TASK OBJECTIVE ▸ Before you return the lines below, strip out any images and keep every word as written.

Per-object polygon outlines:
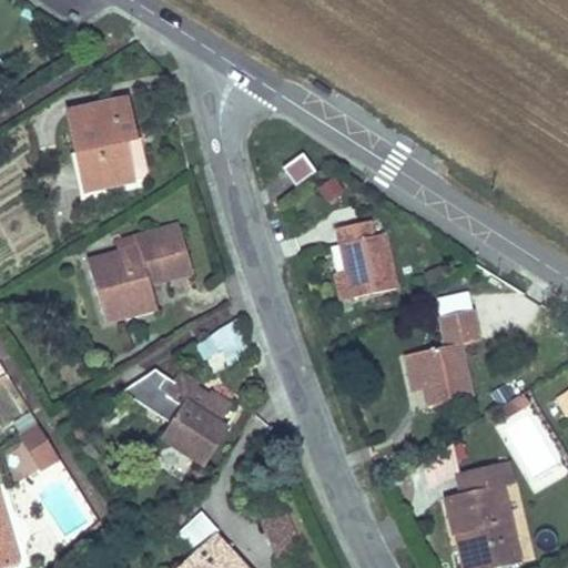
[(129,90),(63,103),(82,190),(135,178),(127,135),(138,133),(129,90)]
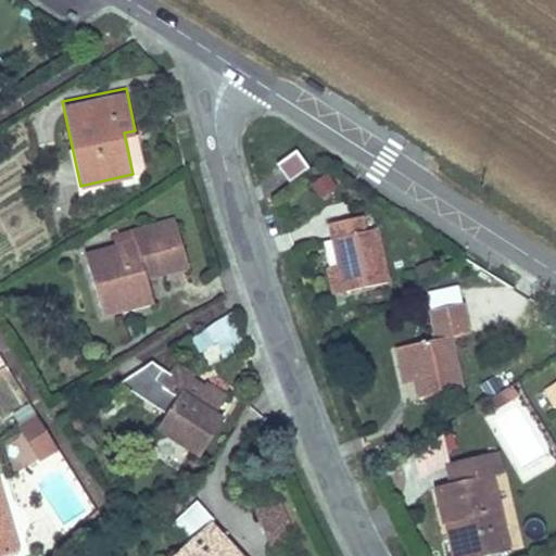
[(295,147),(277,160),(289,177),(307,163),(295,147)]
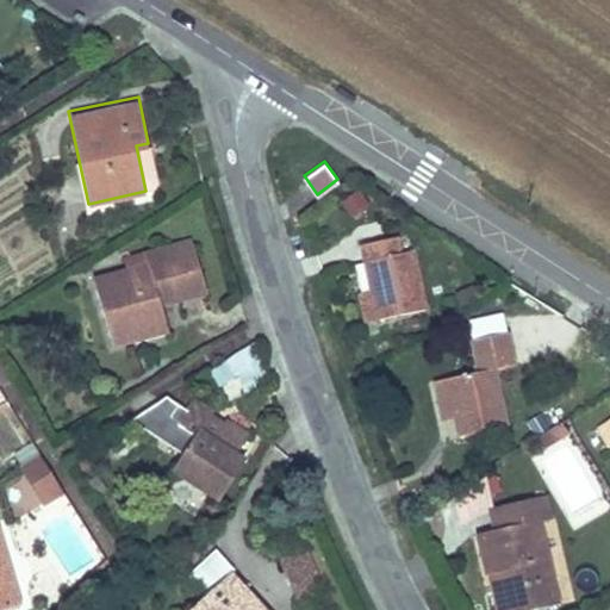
[(341,199),(352,215),(374,199),(363,185),(341,199)]
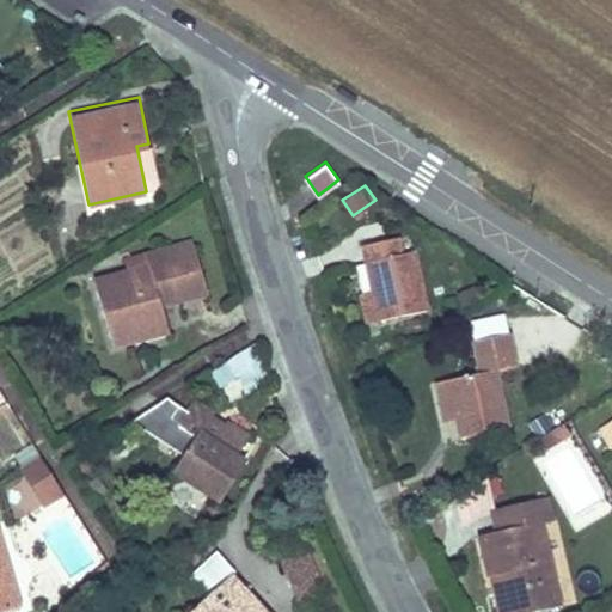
[(399,231),(359,242),(378,322),(430,310),(415,250),(404,252),(399,231)]
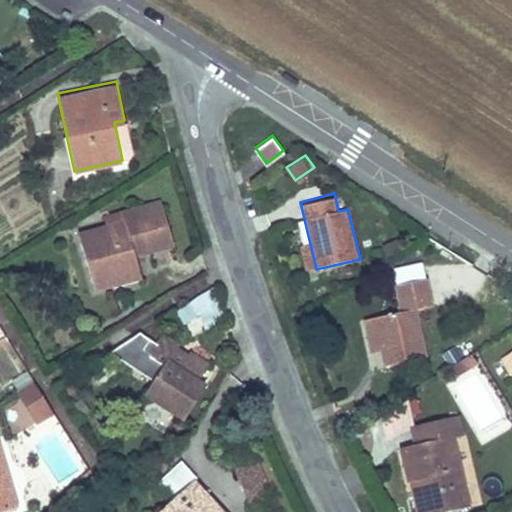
[(105,225),(79,232),(95,293),(143,280),(136,256),(174,246),(161,200),(103,216),(105,225)]
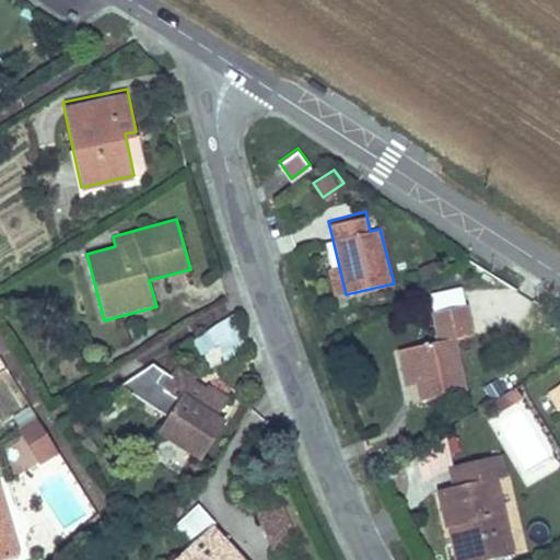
[(416,382),(420,400),(462,392),(453,342),(476,338),(469,307),(434,314),(439,338),(409,343),(416,382)]
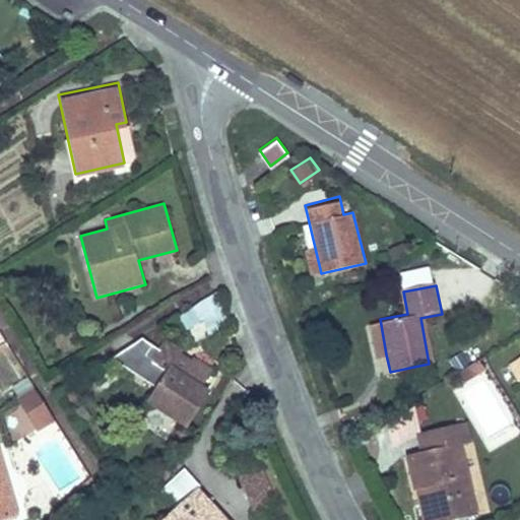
[(209,338),(232,330),(217,290),(179,317),(188,330),(203,320),(209,338)]
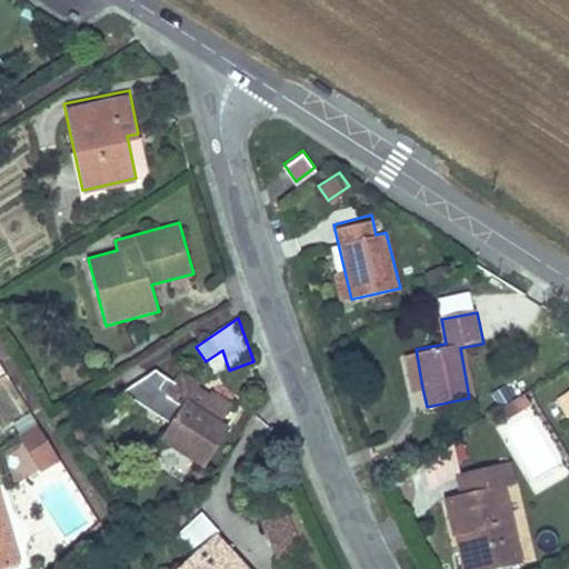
[(422,388),(416,349),(402,351),(409,390),(422,388)]
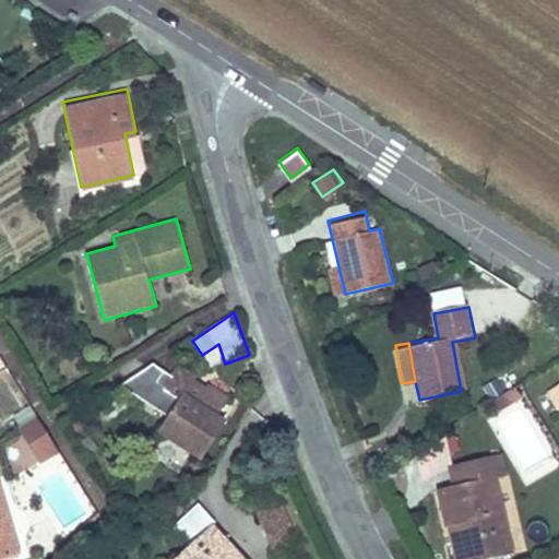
[(178,364),(170,375),(153,363),(118,387),(167,417),(157,432),(201,461),(227,419),(219,414),(230,397),(209,383),(206,387),(195,380),(198,377),(178,364)]
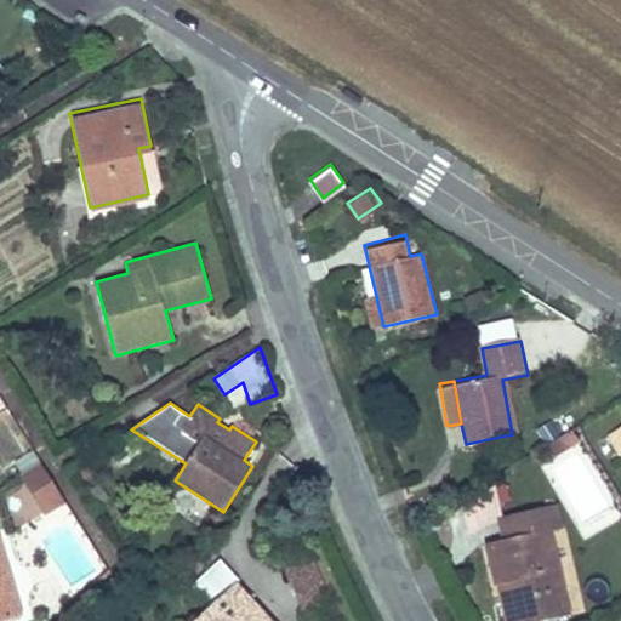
[(620,421),(607,432),(620,455),(620,421)]
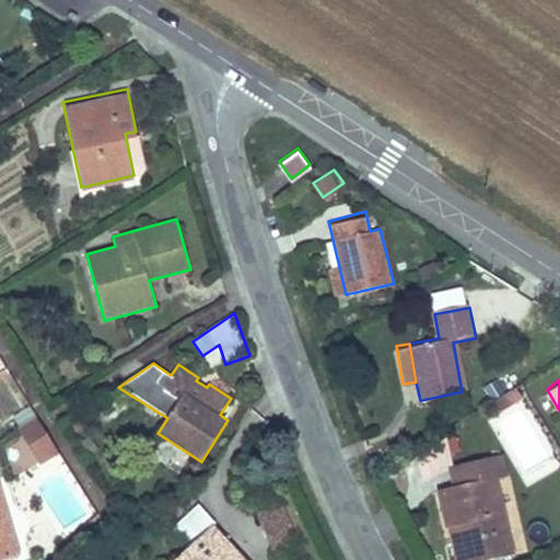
[(492,398),(498,407),(520,395),(514,385),(492,398)]
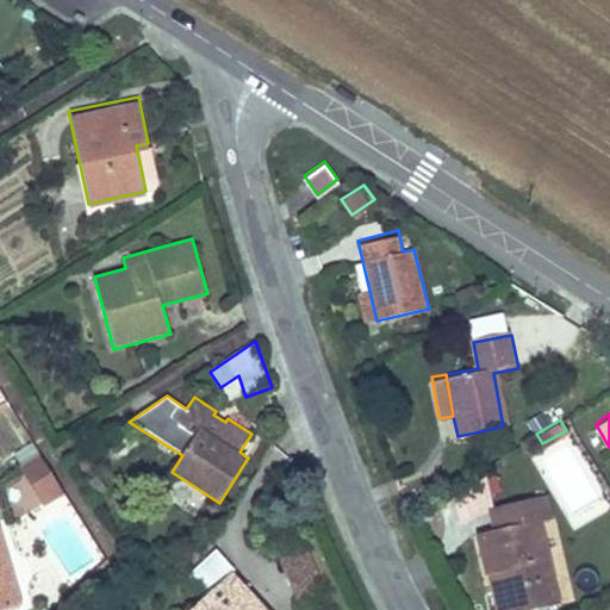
[(38,497),(57,484),(39,455),(19,467),(38,497)]
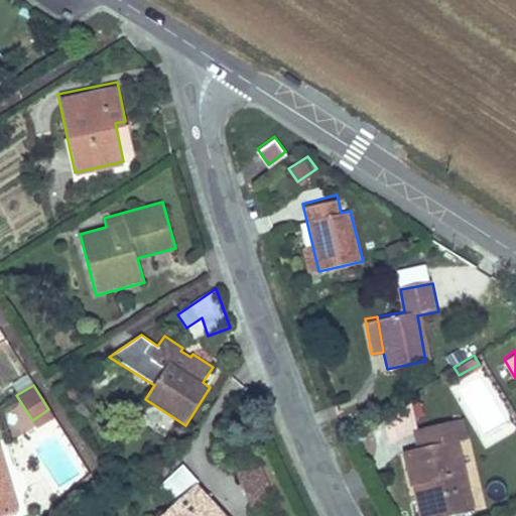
[(54,418),(48,409),(32,420),(37,428),(54,418)]
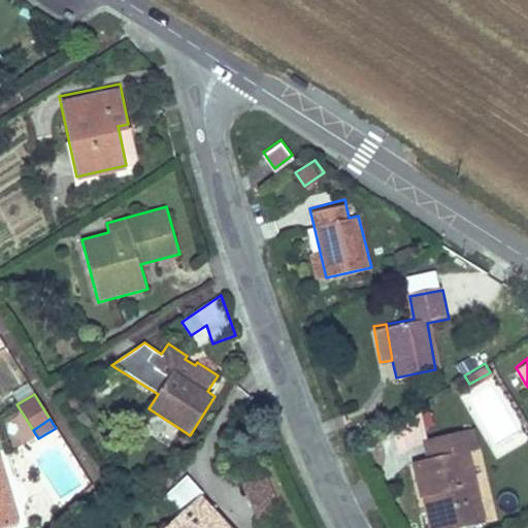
[(481,515),(464,452),(476,448),(470,423),(423,435),(427,454),(413,458),(421,489),(433,486),(436,497),(444,525),(481,515)]
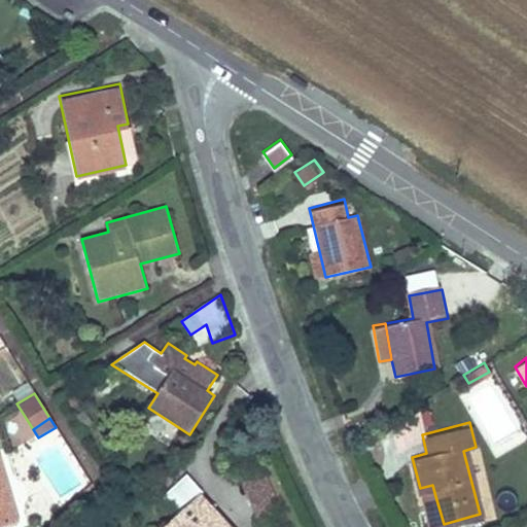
[(0,526),(15,524),(0,467),(0,526)]
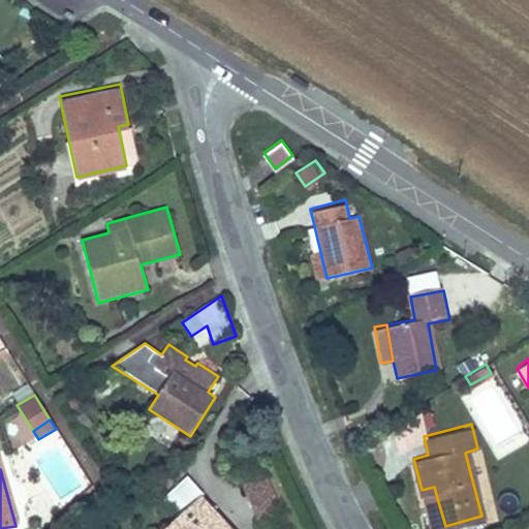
[(278,510),(261,474),(243,483),(259,519),(278,510)]
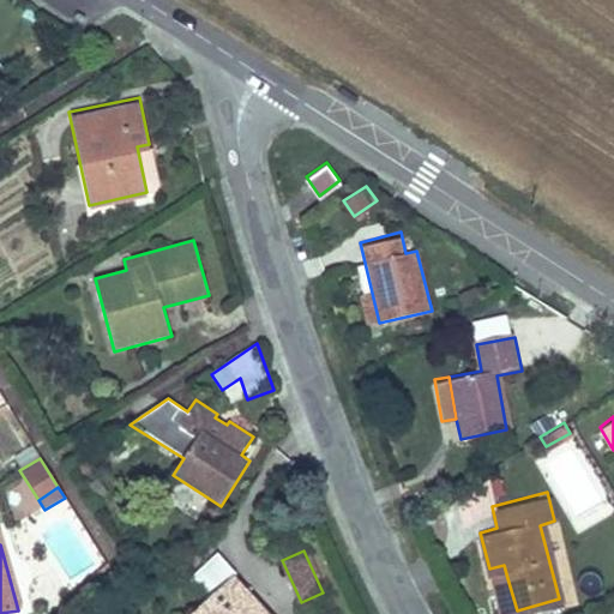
[(262,613),(232,579),(235,576),(217,555),(188,581),(208,602),(193,613),(262,613)]
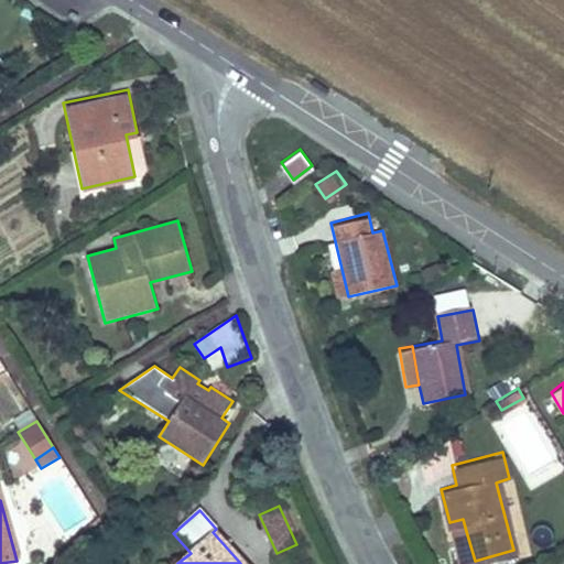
[(466,531),(461,532),(468,562),(475,561),(466,531)]
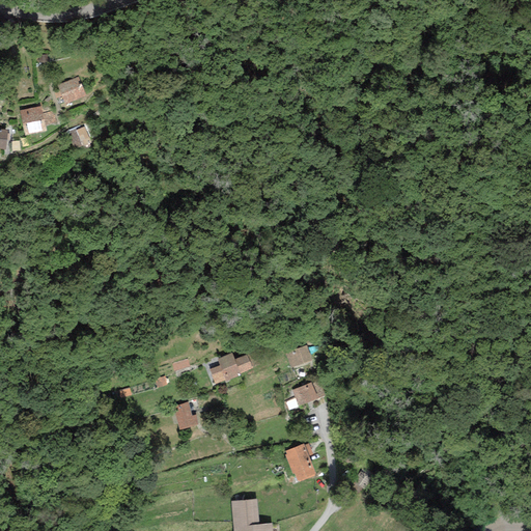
[(86,95),(79,77),(57,85),(64,104),(86,95)]
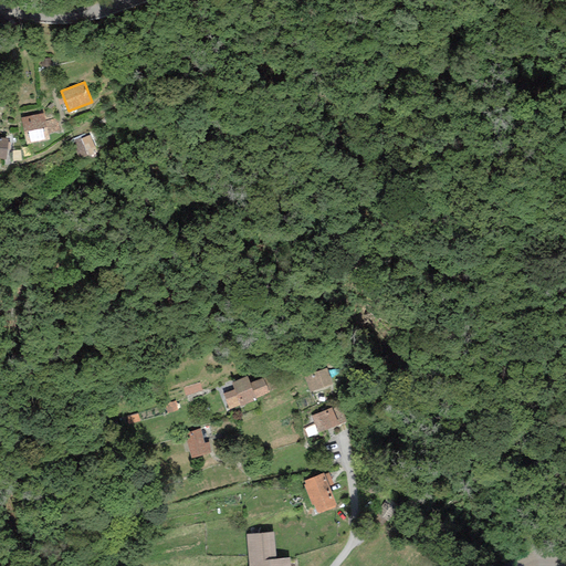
[(44,114),(21,118),(27,145),(50,140),(49,134),(59,132),(56,118),(45,121),(44,114)]
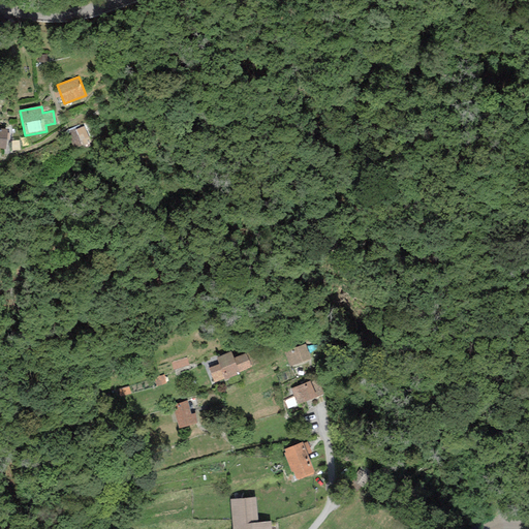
[(85,126),(68,133),(74,149),(91,143),(85,126)]
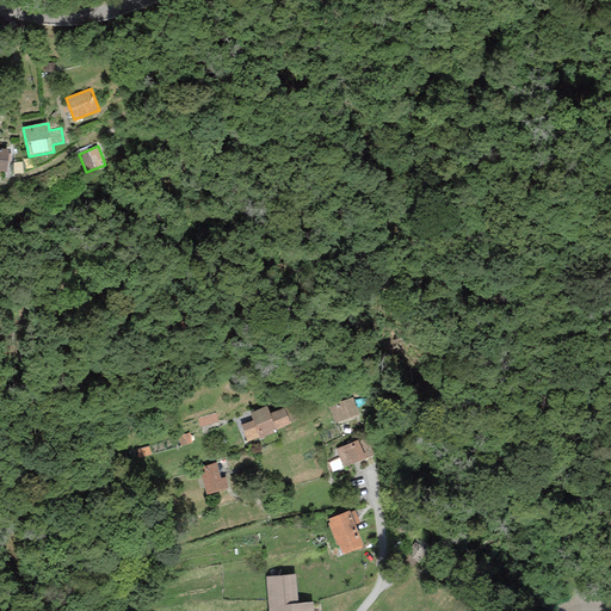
[(353,397),(328,406),(334,424),(359,414),(353,397)]
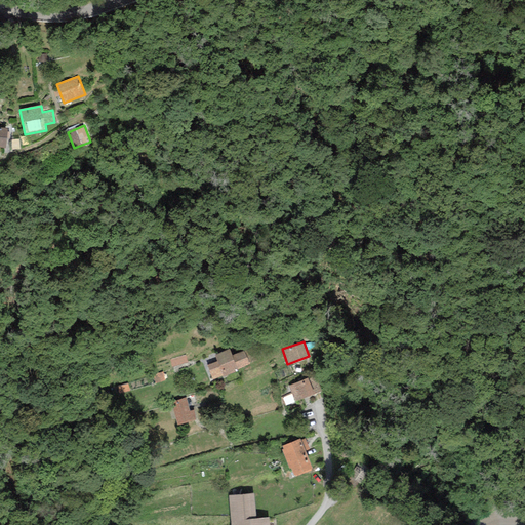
[(229,350),(214,355),(217,361),(207,365),(212,379),(223,376),(223,377),(238,371),(237,369),(232,356),(229,350)]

SOLUTION TO THIS PROBLEM ▸
[(129,90),(63,103),(82,190),(135,178),(127,135),(138,133),(129,90)]
[(295,147),(277,160),(289,177),(307,163),(295,147)]
[(341,199),(352,215),(374,199),(363,185),(341,199)]
[(399,231),(359,242),(378,322),(430,310),(415,250),(404,252),(399,231)]
[(105,225),(79,232),(95,293),(143,280),(136,256),(174,246),(161,200),(103,216),(105,225)]
[(416,382),(420,400),(462,392),(453,342),(476,338),(469,307),(434,314),(439,338),(409,343),(416,382)]
[(209,338),(232,330),(217,290),(179,317),(188,330),(203,320),(209,338)]
[(422,388),(416,349),(402,351),(409,390),(422,388)]
[(178,364),(170,375),(153,363),(118,387),(167,417),(157,432),(201,461),(227,419),(219,414),(230,397),(209,383),(206,387),(195,380),(198,377),(178,364)]
[(620,421),(607,432),(620,455),(620,421)]
[(492,398),(498,407),(520,395),(514,385),(492,398)]
[(38,497),(57,484),(39,455),(19,467),(38,497)]
[(54,418),(48,409),(32,420),(37,428),(54,418)]
[(481,515),(464,452),(476,448),(470,423),(423,435),(427,454),(413,458),(421,489),(433,486),(436,497),(444,525),(481,515)]
[(0,526),(15,524),(0,467),(0,526)]
[(278,510),(261,474),(243,483),(259,519),(278,510)]
[(262,613),(232,579),(235,576),(217,555),(188,581),(208,602),(193,613),(262,613)]
[(466,531),(461,532),(468,562),(475,561),(466,531)]
[(86,95),(79,77),(57,85),(64,104),(86,95)]
[(44,114),(21,118),(27,145),(50,140),(49,134),(59,132),(56,118),(45,121),(44,114)]
[(85,126),(68,133),(74,149),(91,143),(85,126)]
[(353,397),(328,406),(334,424),(359,414),(353,397)]
[(229,350),(214,355),(217,361),(207,365),(212,379),(223,376),(223,377),(238,371),(237,369),(232,356),(229,350)]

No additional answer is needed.